What is needed — In your copy, include every entry exactly as written but no pictures.
_ _ _ _ _ _ _
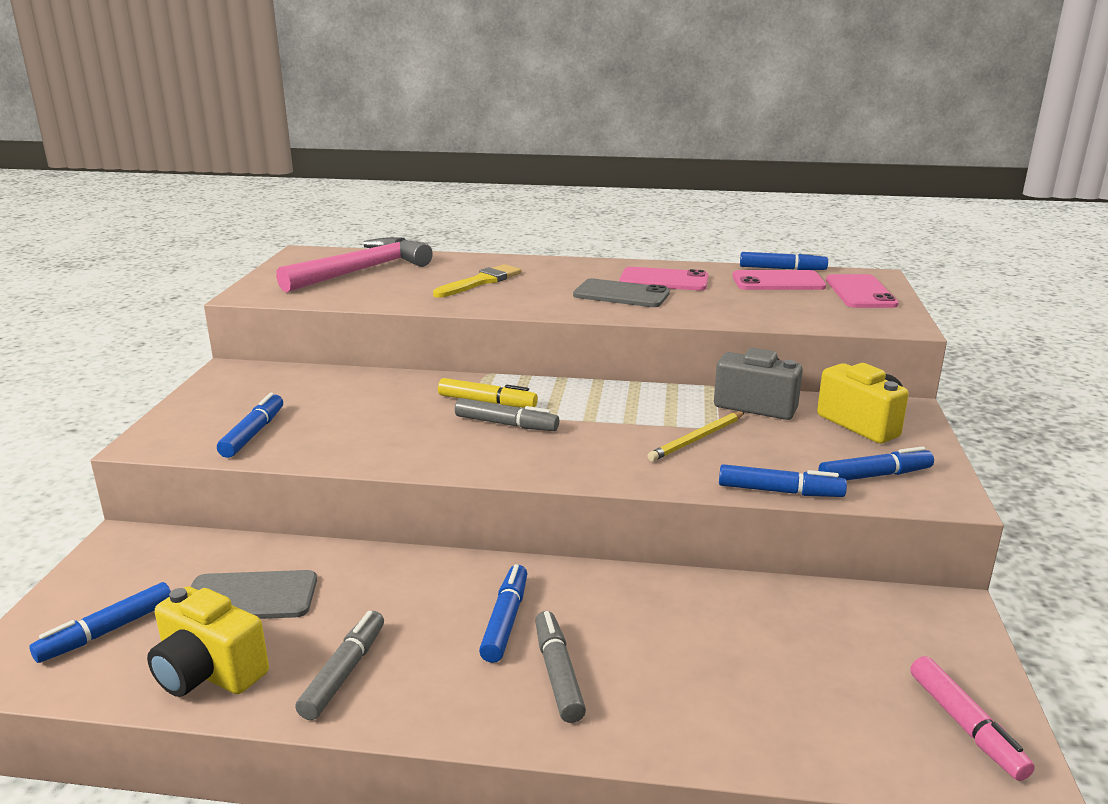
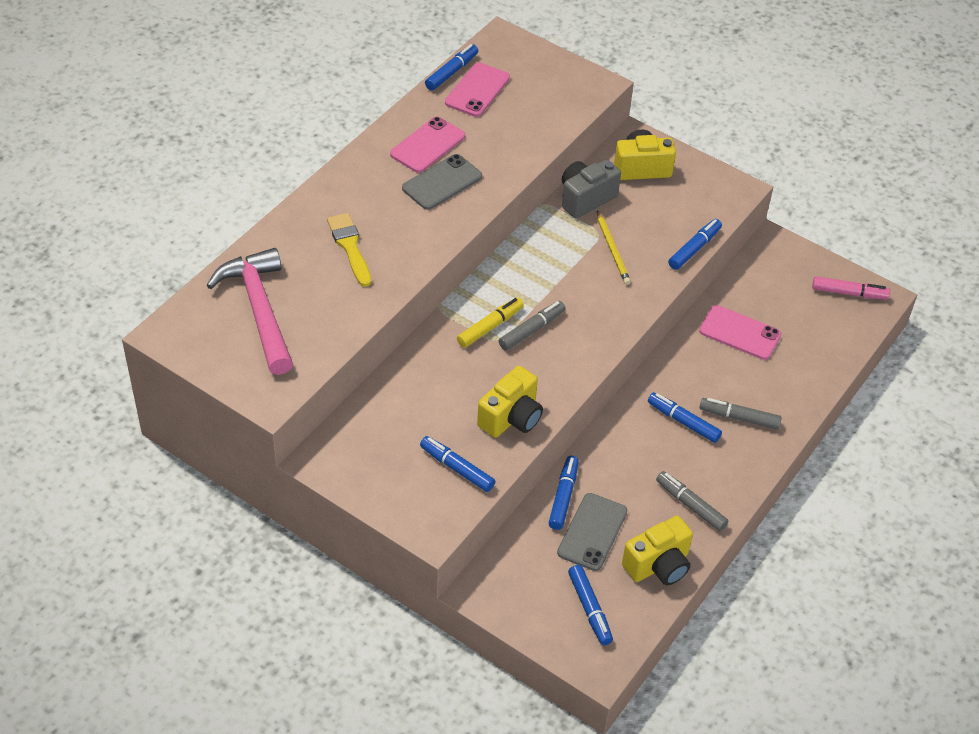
camera: 65 degrees left, 25 degrees up
(354, 444) = (511, 417): none -> yellow camera
(860, 292) = (529, 65): pink phone -> pink phone (740, 333)
(874, 476) = (701, 201): blue marker -> blue marker (563, 496)

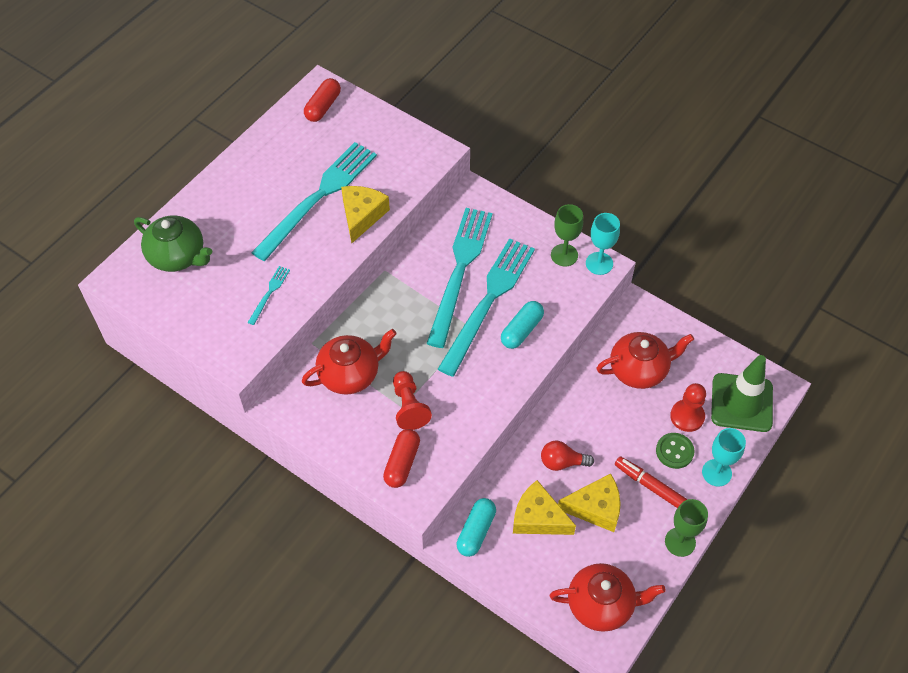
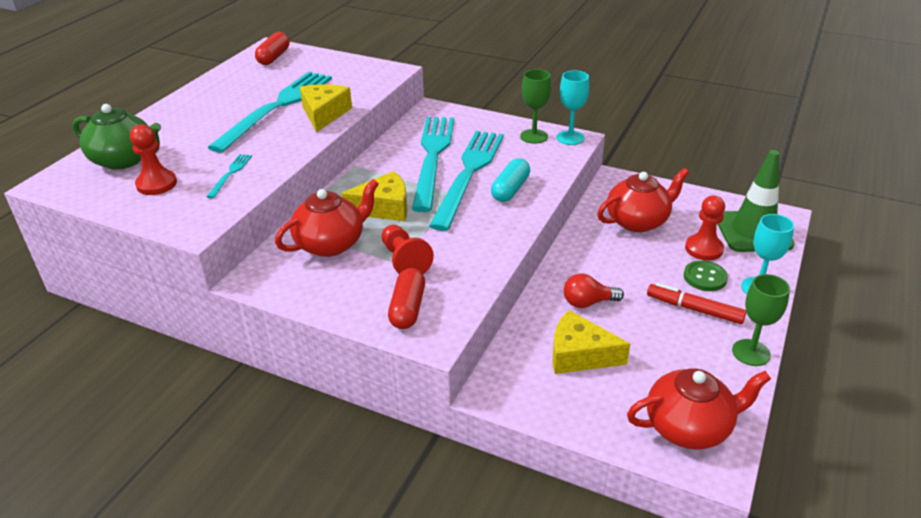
camera: 10 degrees left, 20 degrees down
(206, 296) = (156, 184): none -> red pawn
(476, 531) = (510, 378): turquoise capsule -> none
(595, 508) = (641, 336): yellow cheese -> yellow cheese (384, 208)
_ _ _ _ _ _ _
Exercise response —
camera: 65 degrees left, 25 degrees up
(354, 444) = (511, 417): none -> yellow camera
(860, 292) = (529, 65): pink phone -> pink phone (740, 333)
(874, 476) = (701, 201): blue marker -> blue marker (563, 496)

camera: 10 degrees left, 20 degrees down
(206, 296) = (156, 184): none -> red pawn
(476, 531) = (510, 378): turquoise capsule -> none
(595, 508) = (641, 336): yellow cheese -> yellow cheese (384, 208)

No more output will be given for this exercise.